:: Supplied records ::

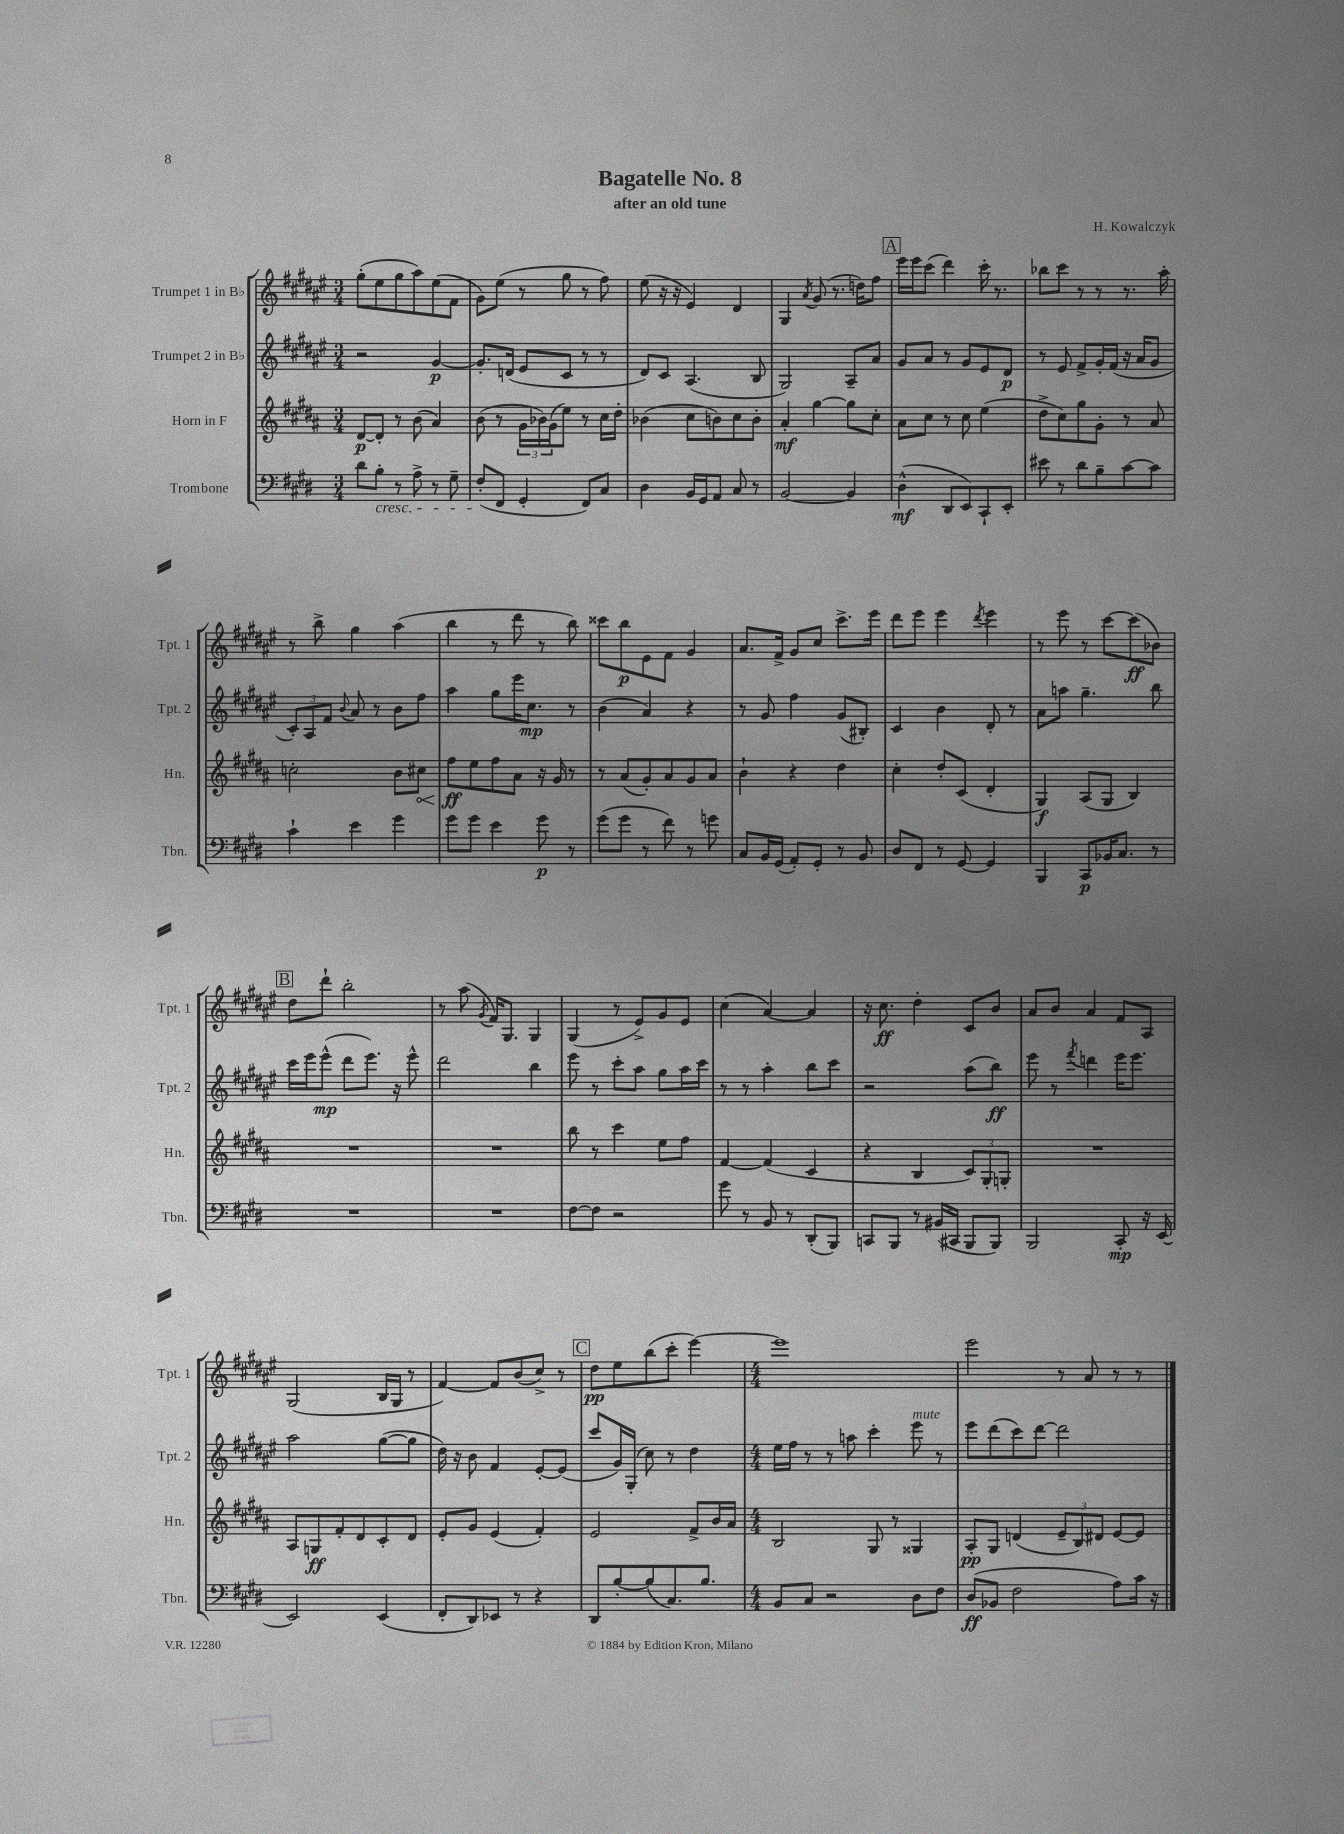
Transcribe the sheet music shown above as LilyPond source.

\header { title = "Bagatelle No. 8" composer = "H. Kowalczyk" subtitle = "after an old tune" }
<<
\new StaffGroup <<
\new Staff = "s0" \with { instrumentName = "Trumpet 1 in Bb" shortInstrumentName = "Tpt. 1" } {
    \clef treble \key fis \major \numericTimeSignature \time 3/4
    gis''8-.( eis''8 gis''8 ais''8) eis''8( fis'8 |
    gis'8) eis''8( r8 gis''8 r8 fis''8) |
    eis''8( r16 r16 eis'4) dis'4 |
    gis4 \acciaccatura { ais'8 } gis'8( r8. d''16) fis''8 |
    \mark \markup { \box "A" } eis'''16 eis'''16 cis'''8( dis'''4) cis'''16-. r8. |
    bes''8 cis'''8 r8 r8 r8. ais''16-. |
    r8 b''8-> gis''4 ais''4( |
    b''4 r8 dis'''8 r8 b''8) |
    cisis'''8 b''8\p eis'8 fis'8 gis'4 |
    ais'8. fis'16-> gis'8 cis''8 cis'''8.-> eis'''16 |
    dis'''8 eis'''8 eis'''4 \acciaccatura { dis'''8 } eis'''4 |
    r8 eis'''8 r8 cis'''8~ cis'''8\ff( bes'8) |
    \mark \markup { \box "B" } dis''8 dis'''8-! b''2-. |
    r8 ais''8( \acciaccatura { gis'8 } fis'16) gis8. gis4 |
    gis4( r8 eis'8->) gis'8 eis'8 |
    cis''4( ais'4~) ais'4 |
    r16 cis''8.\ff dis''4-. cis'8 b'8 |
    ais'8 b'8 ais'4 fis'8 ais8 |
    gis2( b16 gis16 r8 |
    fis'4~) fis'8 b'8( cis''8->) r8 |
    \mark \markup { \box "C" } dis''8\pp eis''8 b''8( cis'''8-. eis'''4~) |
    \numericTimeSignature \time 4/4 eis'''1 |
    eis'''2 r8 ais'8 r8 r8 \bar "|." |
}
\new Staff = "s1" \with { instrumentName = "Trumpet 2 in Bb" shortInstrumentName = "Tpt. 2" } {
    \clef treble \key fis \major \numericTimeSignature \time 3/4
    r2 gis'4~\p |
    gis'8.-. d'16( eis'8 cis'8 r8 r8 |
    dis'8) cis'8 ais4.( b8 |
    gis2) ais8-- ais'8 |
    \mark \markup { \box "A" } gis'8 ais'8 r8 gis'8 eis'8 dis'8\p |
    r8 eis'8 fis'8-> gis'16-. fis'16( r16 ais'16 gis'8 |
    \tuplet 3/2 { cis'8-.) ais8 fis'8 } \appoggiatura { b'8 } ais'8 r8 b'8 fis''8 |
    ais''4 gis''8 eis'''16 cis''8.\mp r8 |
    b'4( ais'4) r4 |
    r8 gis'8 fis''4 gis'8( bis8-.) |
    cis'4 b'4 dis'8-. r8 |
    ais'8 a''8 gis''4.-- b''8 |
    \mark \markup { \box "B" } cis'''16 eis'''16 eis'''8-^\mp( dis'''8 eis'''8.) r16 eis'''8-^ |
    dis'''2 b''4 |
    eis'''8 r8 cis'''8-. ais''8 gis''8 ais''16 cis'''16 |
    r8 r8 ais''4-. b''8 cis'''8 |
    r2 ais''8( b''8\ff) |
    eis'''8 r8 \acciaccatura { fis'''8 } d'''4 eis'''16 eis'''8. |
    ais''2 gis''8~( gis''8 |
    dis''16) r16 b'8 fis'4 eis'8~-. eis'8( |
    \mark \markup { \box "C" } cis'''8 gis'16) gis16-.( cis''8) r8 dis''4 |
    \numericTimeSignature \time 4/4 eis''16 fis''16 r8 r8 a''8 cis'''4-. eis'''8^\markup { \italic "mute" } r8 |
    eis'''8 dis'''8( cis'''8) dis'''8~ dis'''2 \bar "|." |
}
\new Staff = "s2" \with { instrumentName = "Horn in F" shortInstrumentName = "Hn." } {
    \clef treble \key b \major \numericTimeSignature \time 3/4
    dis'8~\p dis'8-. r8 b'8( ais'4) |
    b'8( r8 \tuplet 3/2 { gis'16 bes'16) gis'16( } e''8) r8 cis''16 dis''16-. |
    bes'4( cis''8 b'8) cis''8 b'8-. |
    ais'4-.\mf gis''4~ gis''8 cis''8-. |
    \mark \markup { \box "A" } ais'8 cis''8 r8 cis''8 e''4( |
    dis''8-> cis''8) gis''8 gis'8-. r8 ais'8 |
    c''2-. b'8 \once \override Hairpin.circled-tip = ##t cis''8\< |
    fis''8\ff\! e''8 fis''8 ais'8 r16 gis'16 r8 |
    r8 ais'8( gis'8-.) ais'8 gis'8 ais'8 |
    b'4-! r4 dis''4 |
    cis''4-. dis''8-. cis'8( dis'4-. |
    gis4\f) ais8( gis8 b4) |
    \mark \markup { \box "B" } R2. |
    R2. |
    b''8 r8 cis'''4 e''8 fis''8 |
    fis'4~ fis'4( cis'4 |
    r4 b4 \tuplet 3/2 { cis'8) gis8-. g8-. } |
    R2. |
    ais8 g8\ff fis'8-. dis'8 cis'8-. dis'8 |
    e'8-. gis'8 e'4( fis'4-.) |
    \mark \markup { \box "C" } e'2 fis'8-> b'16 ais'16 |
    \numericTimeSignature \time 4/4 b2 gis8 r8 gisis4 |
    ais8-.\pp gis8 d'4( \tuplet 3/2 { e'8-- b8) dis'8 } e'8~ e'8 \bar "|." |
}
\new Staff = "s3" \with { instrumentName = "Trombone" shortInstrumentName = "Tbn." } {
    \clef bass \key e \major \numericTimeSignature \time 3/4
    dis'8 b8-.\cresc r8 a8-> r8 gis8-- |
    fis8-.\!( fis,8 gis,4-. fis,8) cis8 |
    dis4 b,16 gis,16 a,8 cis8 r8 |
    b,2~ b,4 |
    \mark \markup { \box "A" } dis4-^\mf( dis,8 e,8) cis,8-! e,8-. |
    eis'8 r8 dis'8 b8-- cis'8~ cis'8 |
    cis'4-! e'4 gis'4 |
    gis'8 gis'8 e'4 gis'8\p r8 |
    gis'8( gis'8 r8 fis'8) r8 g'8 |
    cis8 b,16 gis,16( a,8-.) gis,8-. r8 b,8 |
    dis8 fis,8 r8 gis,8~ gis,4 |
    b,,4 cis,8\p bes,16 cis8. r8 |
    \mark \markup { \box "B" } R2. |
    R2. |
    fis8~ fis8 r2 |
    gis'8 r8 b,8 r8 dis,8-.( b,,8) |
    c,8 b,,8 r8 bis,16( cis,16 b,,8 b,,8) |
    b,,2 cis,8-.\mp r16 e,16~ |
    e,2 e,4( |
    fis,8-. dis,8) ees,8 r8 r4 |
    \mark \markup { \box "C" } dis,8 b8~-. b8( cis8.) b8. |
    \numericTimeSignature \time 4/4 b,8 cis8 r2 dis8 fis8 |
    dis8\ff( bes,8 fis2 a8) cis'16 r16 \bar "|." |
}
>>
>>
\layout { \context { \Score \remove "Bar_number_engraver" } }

:: What you have to do ::
List each line of the items above that contains the string "time", treating uppercase and lowercase as distinct.

:: Answer to this task ::
    \clef treble \key fis \major \numericTimeSignature \time 3/4
    \numericTimeSignature \time 4/4 eis'''1 |
    \clef treble \key fis \major \numericTimeSignature \time 3/4
    \numericTimeSignature \time 4/4 eis''16 fis''16 r8 r8 a''8 cis'''4-. eis'''8^\markup { \italic "mute" } r8 |
    \clef treble \key b \major \numericTimeSignature \time 3/4
    \numericTimeSignature \time 4/4 b2 gis8 r8 gisis4 |
    \clef bass \key e \major \numericTimeSignature \time 3/4
    \numericTimeSignature \time 4/4 b,8 cis8 r2 dis8 fis8 |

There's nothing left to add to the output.